• [Required action] Only the lines from the one holding "D5: diode 1N4001" through the end of the records below are to be reproduced exactly, and pictures are to be omitted.

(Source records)

◇ ◇ ◇ ◇

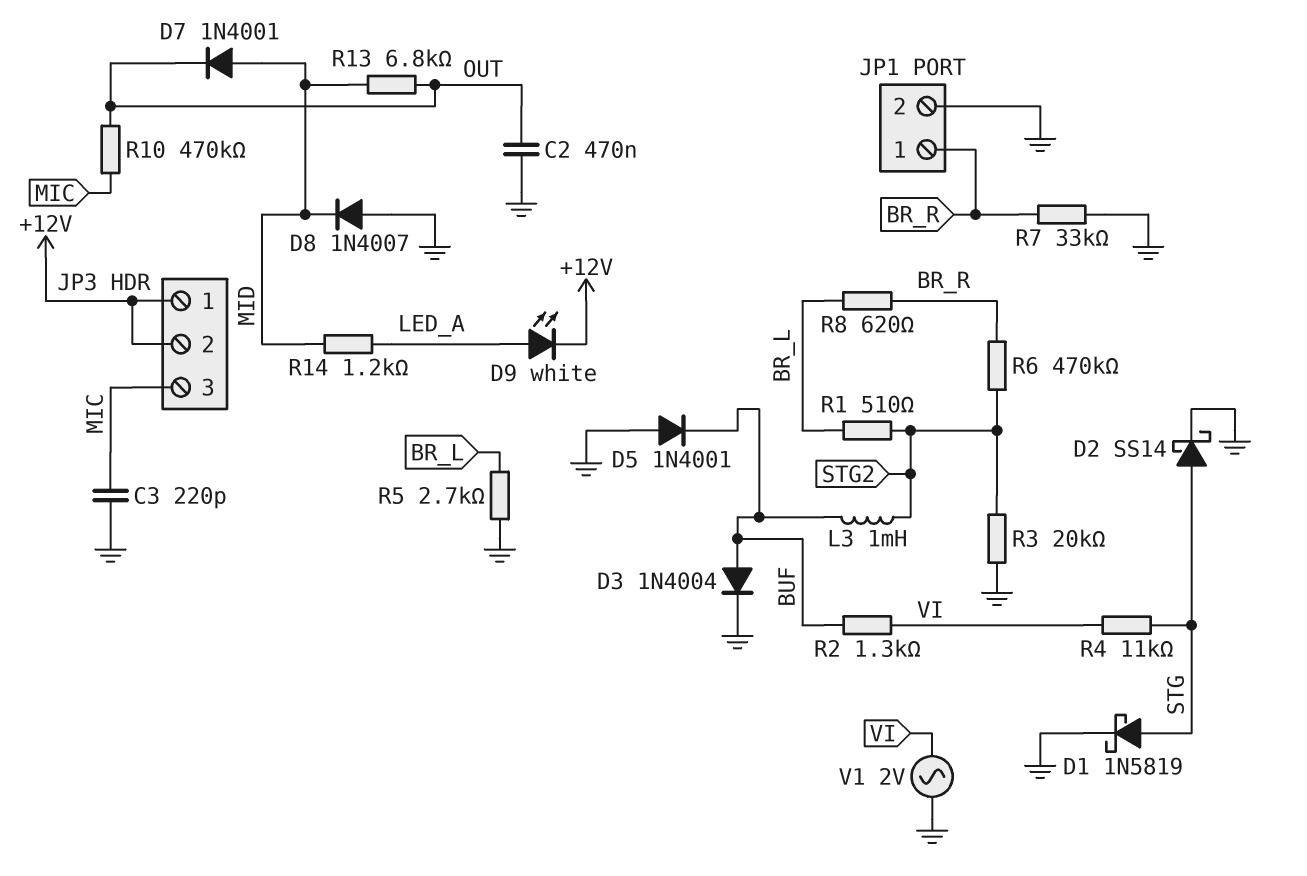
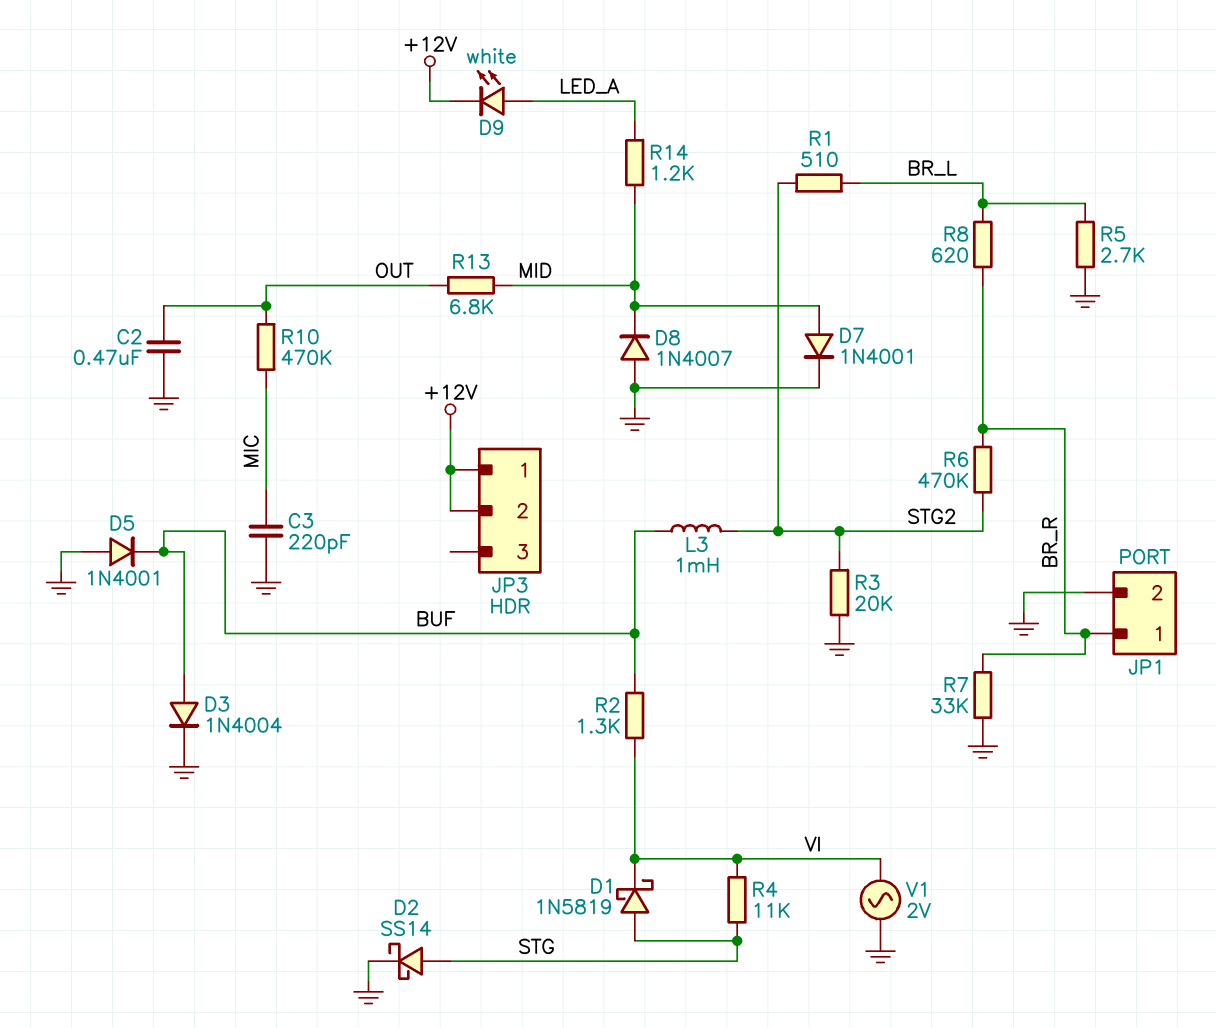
D1: schottky 1N5819 (A STG, K GND) -> schottky 1N5819 (A STG, K VI)
D7: diode 1N4001 (A MID, K OUT) -> diode 1N4001 (A MID, K GND)
JP3 pin 3: MIC -> none

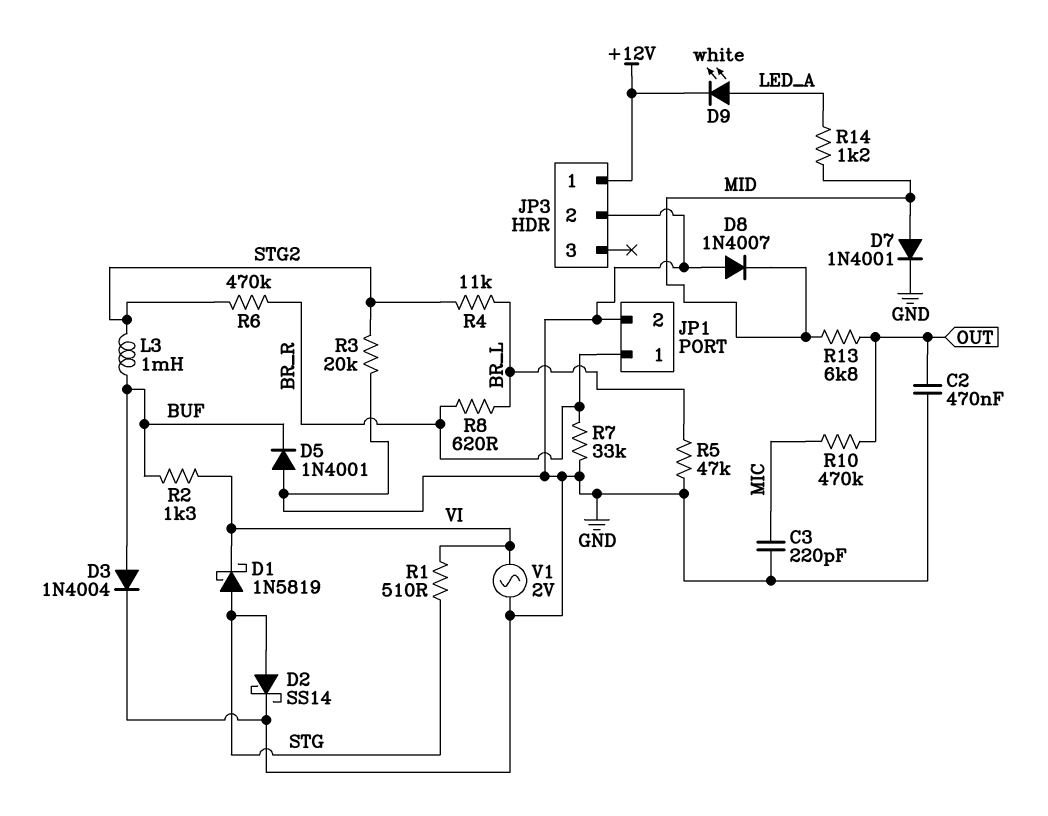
JP3 pin 2: +12V -> GND
R1: 510 (BR_L, STG2) -> 510 (STG, VI)
R4: 11k (STG, VI) -> 11k (BR_L, STG2)
R5: 2.7k (BR_L, GND) -> 47k (BR_L, GND)

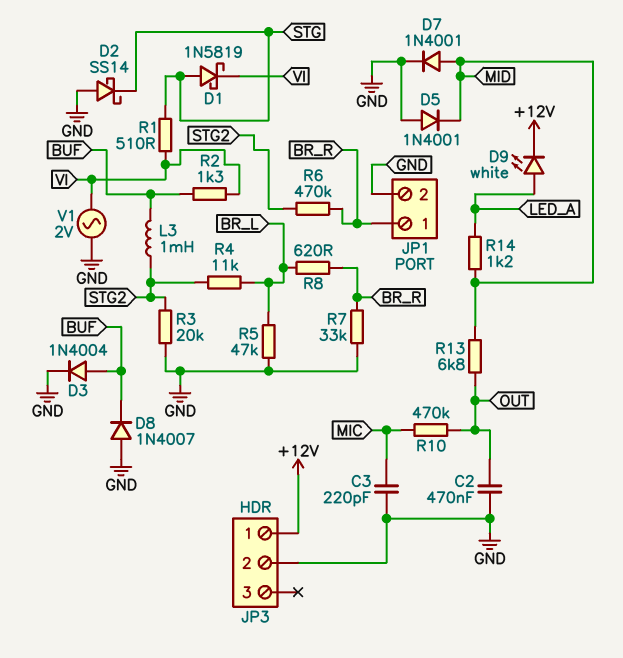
D2: schottky SS14 (A STG, K GND) -> schottky SS14 (A GND, K STG)
D5: diode 1N4001 (A GND, K BUF) -> diode 1N4001 (A GND, K MID)
D8: diode 1N4007 (A GND, K MID) -> diode 1N4007 (A GND, K BUF)

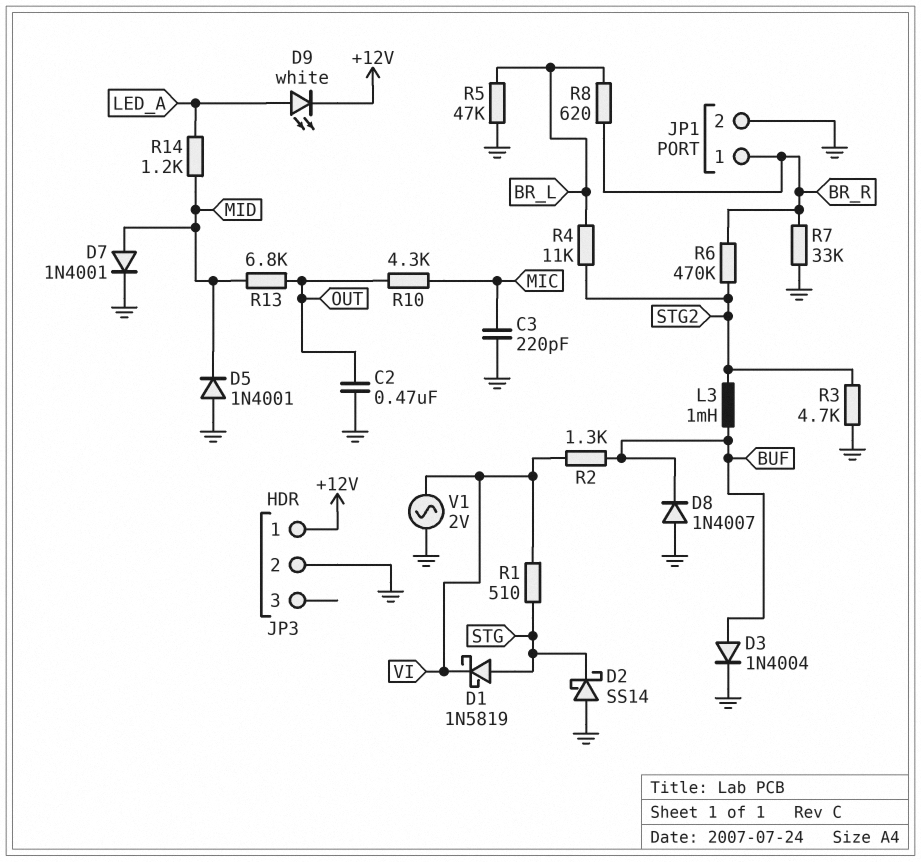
R3: 20k (GND, STG2) -> 4.7k (GND, STG2)
R10: 470k (MIC, OUT) -> 4.3k (MIC, OUT)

◇ ◇ ◇ ◇

• [Answer for the task]
D5: diode 1N4001 (A GND, K BUF) -> diode 1N4001 (A GND, K MID)
D8: diode 1N4007 (A GND, K MID) -> diode 1N4007 (A GND, K BUF)

R3: 20k (GND, STG2) -> 4.7k (GND, STG2)
R10: 470k (MIC, OUT) -> 4.3k (MIC, OUT)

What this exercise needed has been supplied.